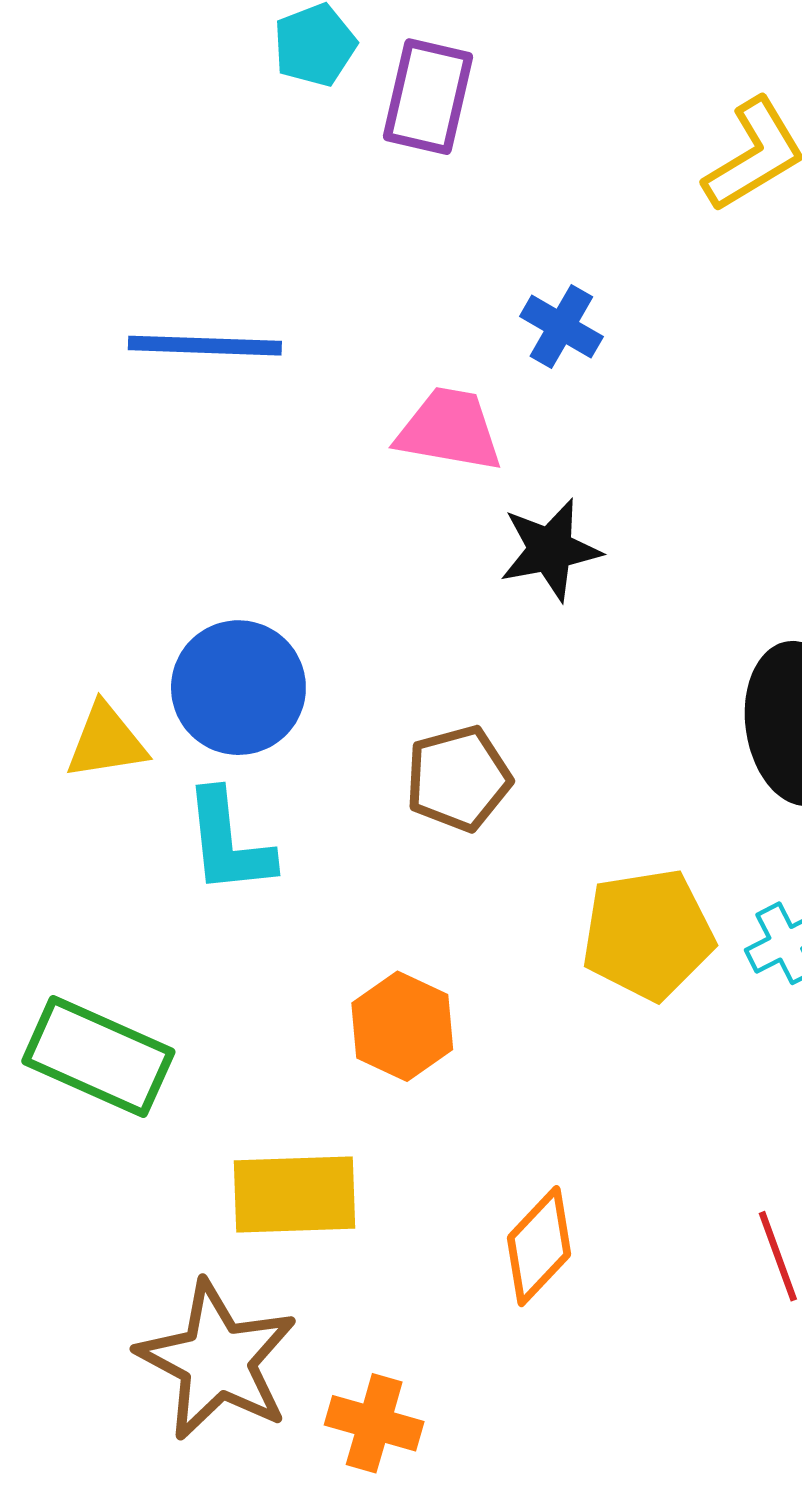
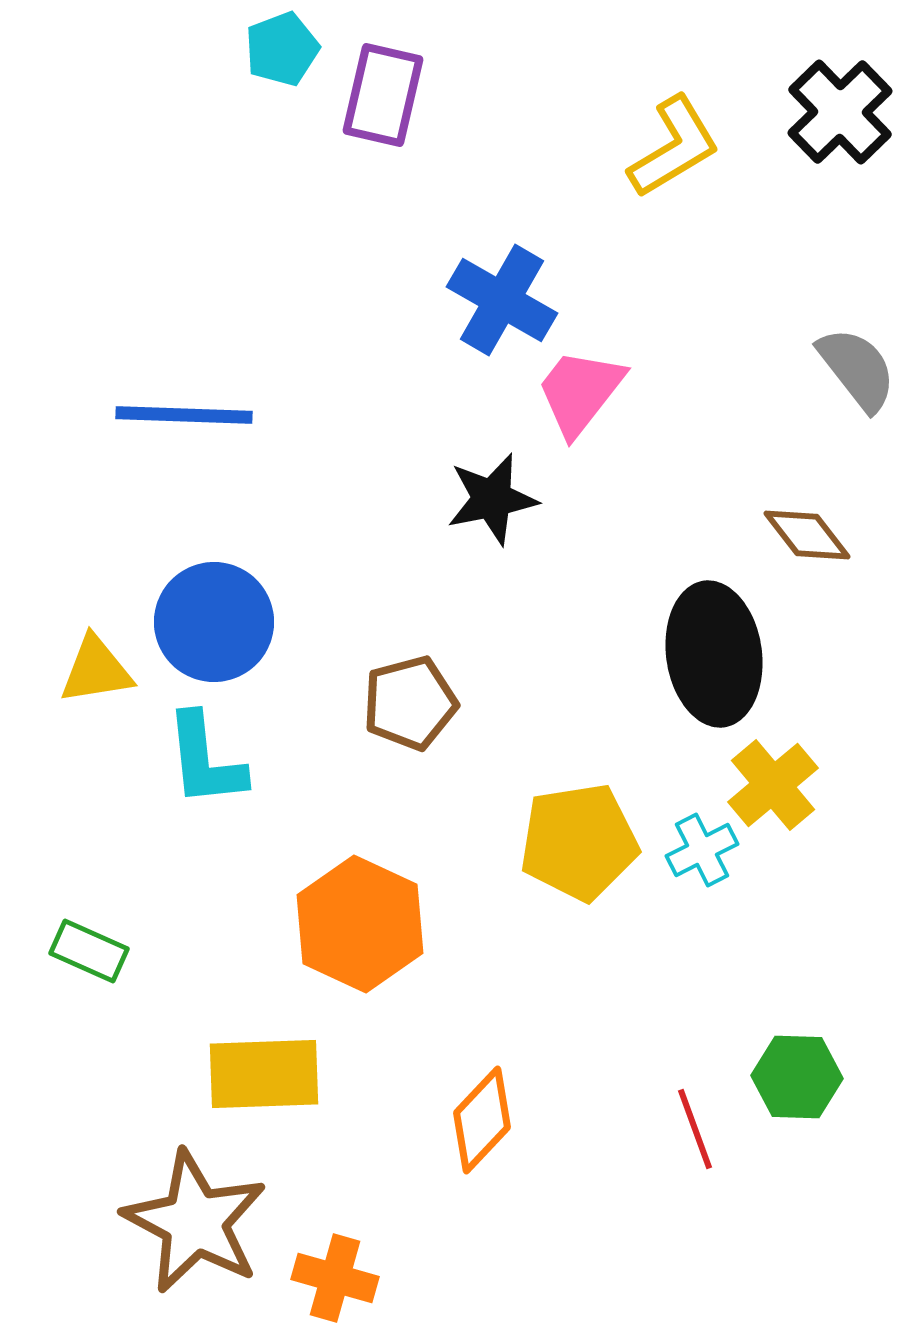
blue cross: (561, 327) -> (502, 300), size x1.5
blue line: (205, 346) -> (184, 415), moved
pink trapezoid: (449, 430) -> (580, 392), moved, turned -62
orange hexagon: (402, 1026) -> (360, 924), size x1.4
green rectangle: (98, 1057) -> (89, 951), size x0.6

---

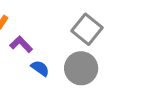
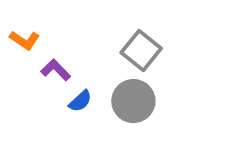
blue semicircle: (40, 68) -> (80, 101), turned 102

What the task requires –
Using the entries above, extract exactly the span from the line with "blue line: (205, 346) -> (184, 415), moved" to the line with "green rectangle: (98, 1057)", both lines included; leave out everything else.

Exercise result –
blue line: (205, 346) -> (184, 415), moved
pink trapezoid: (449, 430) -> (580, 392), moved, turned -62
orange hexagon: (402, 1026) -> (360, 924), size x1.4
green rectangle: (98, 1057) -> (89, 951), size x0.6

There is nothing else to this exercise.